Change detection data
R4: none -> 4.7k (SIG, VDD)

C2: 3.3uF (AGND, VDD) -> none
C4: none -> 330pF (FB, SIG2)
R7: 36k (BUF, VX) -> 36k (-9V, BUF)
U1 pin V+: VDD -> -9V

...

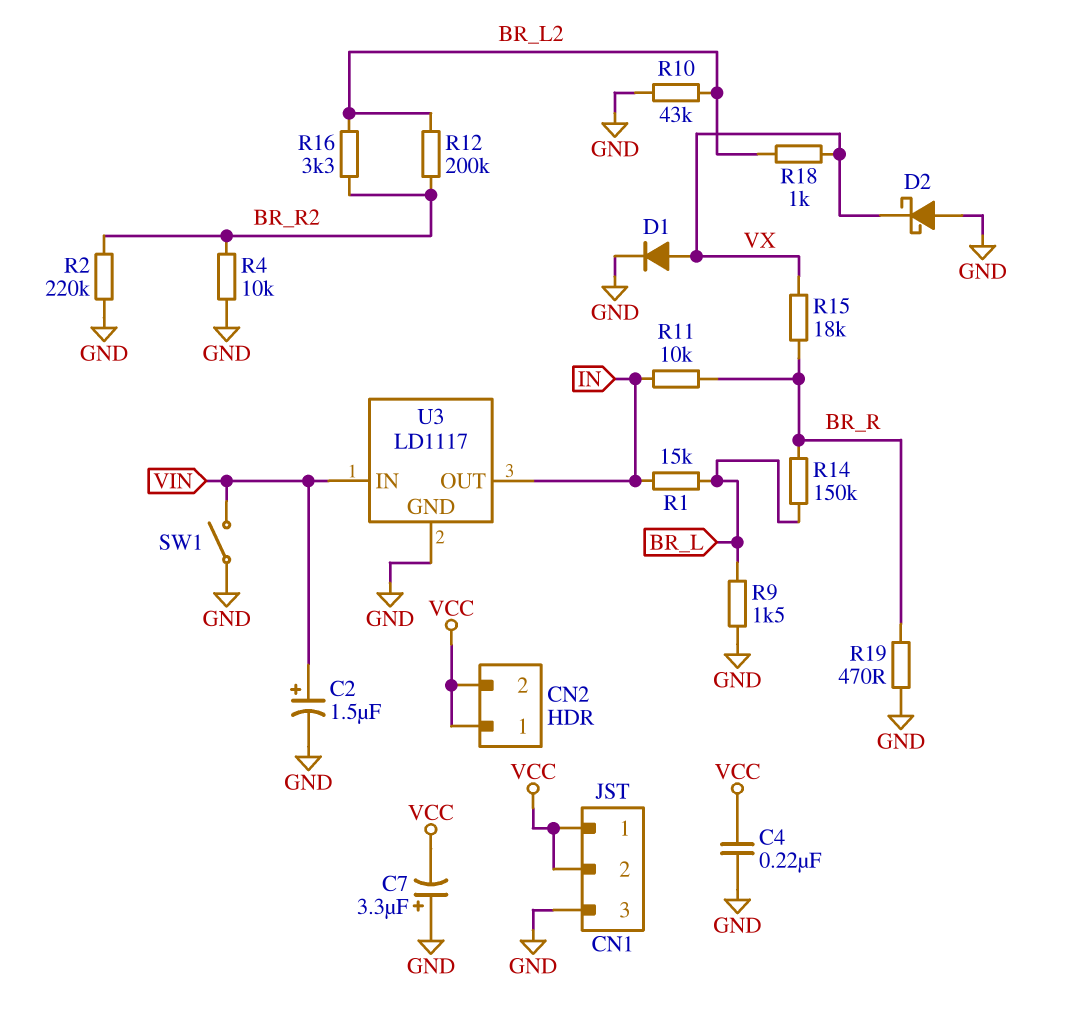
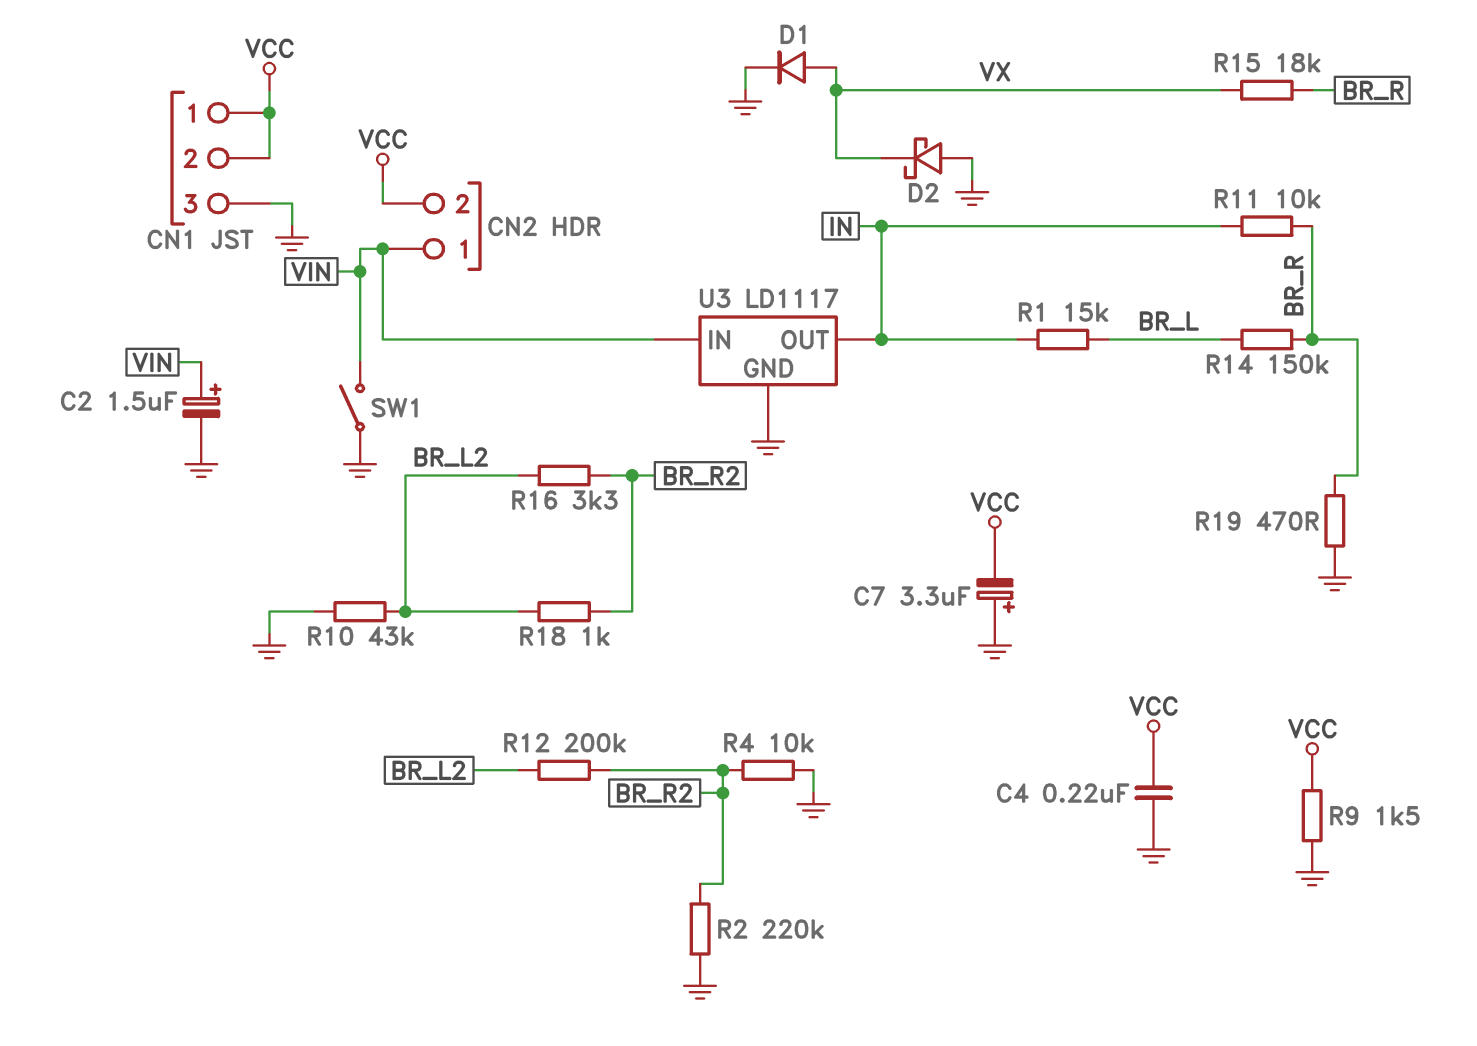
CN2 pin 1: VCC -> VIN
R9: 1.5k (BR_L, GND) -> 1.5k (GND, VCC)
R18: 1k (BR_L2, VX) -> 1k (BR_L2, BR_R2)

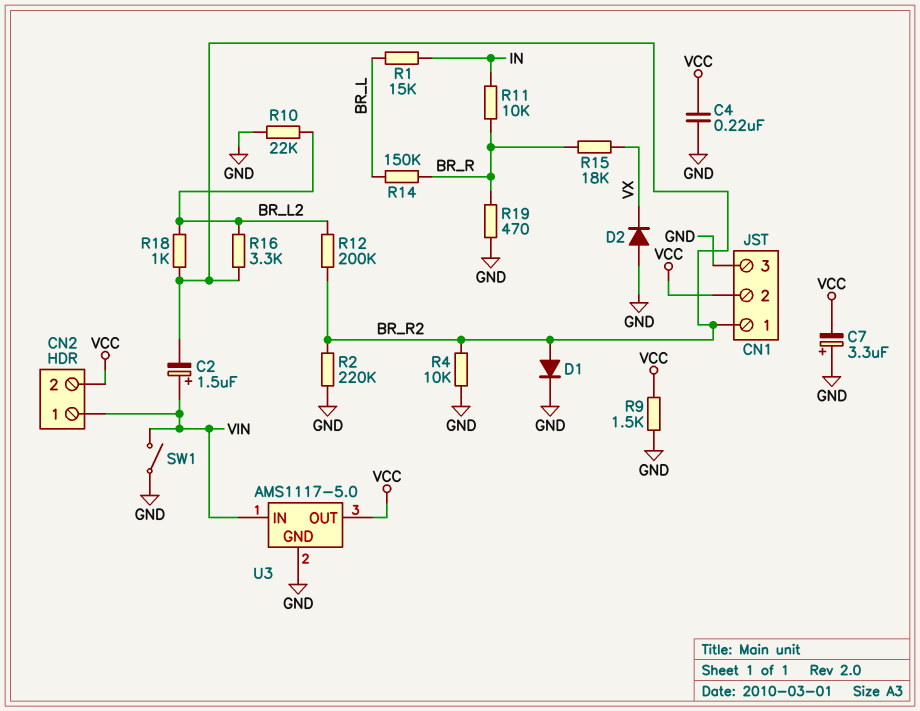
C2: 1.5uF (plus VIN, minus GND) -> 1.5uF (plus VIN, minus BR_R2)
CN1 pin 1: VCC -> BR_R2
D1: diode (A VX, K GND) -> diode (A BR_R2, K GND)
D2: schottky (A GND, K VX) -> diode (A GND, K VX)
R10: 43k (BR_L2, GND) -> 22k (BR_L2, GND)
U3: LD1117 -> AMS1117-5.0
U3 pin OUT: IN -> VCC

> _ACTION ITEM_: Copy out the range of lines above starting at the line with "CN1 pin 1: VCC -> BR_R2" and ending at the line with "U3 pin OUT: IN -> VCC", exactly and including both.

> _YOUR RESPONSE_:
CN1 pin 1: VCC -> BR_R2
D1: diode (A VX, K GND) -> diode (A BR_R2, K GND)
D2: schottky (A GND, K VX) -> diode (A GND, K VX)
R10: 43k (BR_L2, GND) -> 22k (BR_L2, GND)
U3: LD1117 -> AMS1117-5.0
U3 pin OUT: IN -> VCC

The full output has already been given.